Change listing data:
================

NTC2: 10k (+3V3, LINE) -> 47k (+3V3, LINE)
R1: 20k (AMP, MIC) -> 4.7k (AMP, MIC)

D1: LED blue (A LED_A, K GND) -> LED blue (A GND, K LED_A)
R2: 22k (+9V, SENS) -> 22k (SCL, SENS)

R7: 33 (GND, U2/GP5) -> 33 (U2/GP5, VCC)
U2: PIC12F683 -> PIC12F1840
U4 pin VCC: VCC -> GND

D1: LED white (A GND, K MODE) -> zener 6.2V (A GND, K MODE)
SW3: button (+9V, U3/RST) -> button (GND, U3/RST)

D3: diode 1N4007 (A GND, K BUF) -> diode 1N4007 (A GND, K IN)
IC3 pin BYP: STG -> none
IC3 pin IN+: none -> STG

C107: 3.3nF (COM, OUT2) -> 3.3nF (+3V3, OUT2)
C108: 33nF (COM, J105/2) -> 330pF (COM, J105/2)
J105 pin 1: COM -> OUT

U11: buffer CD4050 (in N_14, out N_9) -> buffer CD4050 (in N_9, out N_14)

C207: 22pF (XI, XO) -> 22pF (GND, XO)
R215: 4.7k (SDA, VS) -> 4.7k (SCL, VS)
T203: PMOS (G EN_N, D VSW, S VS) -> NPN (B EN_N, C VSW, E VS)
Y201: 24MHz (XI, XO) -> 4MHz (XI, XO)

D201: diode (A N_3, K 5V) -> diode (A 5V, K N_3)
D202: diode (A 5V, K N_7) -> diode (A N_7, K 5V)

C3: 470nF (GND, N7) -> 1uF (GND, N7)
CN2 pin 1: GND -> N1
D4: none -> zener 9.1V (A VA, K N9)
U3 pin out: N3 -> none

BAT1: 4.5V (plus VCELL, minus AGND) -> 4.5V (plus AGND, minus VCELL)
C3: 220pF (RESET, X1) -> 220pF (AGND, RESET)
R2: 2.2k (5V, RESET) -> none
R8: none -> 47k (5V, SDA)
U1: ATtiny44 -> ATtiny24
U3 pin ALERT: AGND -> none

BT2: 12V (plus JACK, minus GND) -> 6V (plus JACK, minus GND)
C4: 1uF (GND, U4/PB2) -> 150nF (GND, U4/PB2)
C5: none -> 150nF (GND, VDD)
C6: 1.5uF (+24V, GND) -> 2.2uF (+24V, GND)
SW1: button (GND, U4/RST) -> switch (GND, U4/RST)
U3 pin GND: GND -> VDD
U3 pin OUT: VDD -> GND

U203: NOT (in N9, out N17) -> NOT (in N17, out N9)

================

**WORK TO COMPLETE**
Take the entries and copy them out exactly.

**YOUR RESPONSE**
NTC2: 10k (+3V3, LINE) -> 47k (+3V3, LINE)
R1: 20k (AMP, MIC) -> 4.7k (AMP, MIC)

D1: LED blue (A LED_A, K GND) -> LED blue (A GND, K LED_A)
R2: 22k (+9V, SENS) -> 22k (SCL, SENS)

R7: 33 (GND, U2/GP5) -> 33 (U2/GP5, VCC)
U2: PIC12F683 -> PIC12F1840
U4 pin VCC: VCC -> GND

D1: LED white (A GND, K MODE) -> zener 6.2V (A GND, K MODE)
SW3: button (+9V, U3/RST) -> button (GND, U3/RST)

D3: diode 1N4007 (A GND, K BUF) -> diode 1N4007 (A GND, K IN)
IC3 pin BYP: STG -> none
IC3 pin IN+: none -> STG

C107: 3.3nF (COM, OUT2) -> 3.3nF (+3V3, OUT2)
C108: 33nF (COM, J105/2) -> 330pF (COM, J105/2)
J105 pin 1: COM -> OUT

U11: buffer CD4050 (in N_14, out N_9) -> buffer CD4050 (in N_9, out N_14)

C207: 22pF (XI, XO) -> 22pF (GND, XO)
R215: 4.7k (SDA, VS) -> 4.7k (SCL, VS)
T203: PMOS (G EN_N, D VSW, S VS) -> NPN (B EN_N, C VSW, E VS)
Y201: 24MHz (XI, XO) -> 4MHz (XI, XO)

D201: diode (A N_3, K 5V) -> diode (A 5V, K N_3)
D202: diode (A 5V, K N_7) -> diode (A N_7, K 5V)

C3: 470nF (GND, N7) -> 1uF (GND, N7)
CN2 pin 1: GND -> N1
D4: none -> zener 9.1V (A VA, K N9)
U3 pin out: N3 -> none

BAT1: 4.5V (plus VCELL, minus AGND) -> 4.5V (plus AGND, minus VCELL)
C3: 220pF (RESET, X1) -> 220pF (AGND, RESET)
R2: 2.2k (5V, RESET) -> none
R8: none -> 47k (5V, SDA)
U1: ATtiny44 -> ATtiny24
U3 pin ALERT: AGND -> none

BT2: 12V (plus JACK, minus GND) -> 6V (plus JACK, minus GND)
C4: 1uF (GND, U4/PB2) -> 150nF (GND, U4/PB2)
C5: none -> 150nF (GND, VDD)
C6: 1.5uF (+24V, GND) -> 2.2uF (+24V, GND)
SW1: button (GND, U4/RST) -> switch (GND, U4/RST)
U3 pin GND: GND -> VDD
U3 pin OUT: VDD -> GND

U203: NOT (in N9, out N17) -> NOT (in N17, out N9)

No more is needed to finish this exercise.